- [TO DO] For the data below, the lines that hold "green" should be counted; only the resulting number is expected.

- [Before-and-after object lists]
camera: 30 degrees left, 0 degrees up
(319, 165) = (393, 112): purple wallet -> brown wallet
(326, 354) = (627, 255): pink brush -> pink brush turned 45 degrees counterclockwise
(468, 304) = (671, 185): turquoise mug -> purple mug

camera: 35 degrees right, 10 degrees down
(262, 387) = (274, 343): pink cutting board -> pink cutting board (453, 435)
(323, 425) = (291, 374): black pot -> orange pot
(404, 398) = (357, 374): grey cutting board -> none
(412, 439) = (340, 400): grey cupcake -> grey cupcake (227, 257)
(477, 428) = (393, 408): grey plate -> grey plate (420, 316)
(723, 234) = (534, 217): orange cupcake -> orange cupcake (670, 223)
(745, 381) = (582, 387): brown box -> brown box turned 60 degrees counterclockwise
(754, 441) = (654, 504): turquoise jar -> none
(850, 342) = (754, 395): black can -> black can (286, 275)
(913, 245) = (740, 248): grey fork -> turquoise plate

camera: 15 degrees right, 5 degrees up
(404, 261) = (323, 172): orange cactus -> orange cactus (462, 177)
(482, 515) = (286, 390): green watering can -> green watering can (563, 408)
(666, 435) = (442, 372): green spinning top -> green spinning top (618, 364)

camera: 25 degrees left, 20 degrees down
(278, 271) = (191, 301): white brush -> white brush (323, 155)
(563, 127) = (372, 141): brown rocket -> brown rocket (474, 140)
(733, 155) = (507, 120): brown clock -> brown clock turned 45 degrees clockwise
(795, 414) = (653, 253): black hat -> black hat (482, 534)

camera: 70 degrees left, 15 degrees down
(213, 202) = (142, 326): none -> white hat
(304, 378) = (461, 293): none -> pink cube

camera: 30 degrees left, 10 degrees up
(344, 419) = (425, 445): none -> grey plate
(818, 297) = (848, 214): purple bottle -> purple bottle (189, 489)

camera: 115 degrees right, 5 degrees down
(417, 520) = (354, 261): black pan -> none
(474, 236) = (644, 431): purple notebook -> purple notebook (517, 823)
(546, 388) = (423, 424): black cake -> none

- [WORKED SOLUTION] 2